Provided entries START

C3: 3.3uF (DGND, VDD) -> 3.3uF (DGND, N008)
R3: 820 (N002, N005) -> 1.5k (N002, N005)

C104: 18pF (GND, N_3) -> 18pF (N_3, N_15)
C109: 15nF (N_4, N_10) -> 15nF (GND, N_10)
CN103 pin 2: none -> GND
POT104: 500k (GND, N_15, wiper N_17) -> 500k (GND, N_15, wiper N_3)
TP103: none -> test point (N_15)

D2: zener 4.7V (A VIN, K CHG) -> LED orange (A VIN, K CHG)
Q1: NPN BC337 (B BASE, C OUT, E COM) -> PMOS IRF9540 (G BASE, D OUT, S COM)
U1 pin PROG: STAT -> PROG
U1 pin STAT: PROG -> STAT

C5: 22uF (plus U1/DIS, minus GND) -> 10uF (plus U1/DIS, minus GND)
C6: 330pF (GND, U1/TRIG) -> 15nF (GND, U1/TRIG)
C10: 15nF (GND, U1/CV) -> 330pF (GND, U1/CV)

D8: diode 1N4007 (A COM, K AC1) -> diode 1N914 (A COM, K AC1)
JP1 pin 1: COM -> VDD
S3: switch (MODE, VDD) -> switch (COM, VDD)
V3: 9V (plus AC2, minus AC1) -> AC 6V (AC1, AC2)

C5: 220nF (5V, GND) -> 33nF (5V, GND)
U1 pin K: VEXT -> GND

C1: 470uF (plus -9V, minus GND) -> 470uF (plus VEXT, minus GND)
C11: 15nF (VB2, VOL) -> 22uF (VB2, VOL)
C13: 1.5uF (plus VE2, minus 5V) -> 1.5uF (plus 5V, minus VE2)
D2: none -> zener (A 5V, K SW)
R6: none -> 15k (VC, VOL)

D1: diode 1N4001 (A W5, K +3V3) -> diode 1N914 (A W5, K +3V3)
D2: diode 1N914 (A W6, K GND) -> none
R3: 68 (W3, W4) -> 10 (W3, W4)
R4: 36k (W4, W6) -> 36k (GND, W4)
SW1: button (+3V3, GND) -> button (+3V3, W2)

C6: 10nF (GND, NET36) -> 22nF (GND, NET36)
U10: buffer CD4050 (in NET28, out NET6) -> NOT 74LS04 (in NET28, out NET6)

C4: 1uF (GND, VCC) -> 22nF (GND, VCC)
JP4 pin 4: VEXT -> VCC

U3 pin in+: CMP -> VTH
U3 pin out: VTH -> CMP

Provided entries END

To do ▸
Lines with the word "zener": copy each one from the data above.

Answer to the problem ▸
D2: zener 4.7V (A VIN, K CHG) -> LED orange (A VIN, K CHG)
D2: none -> zener (A 5V, K SW)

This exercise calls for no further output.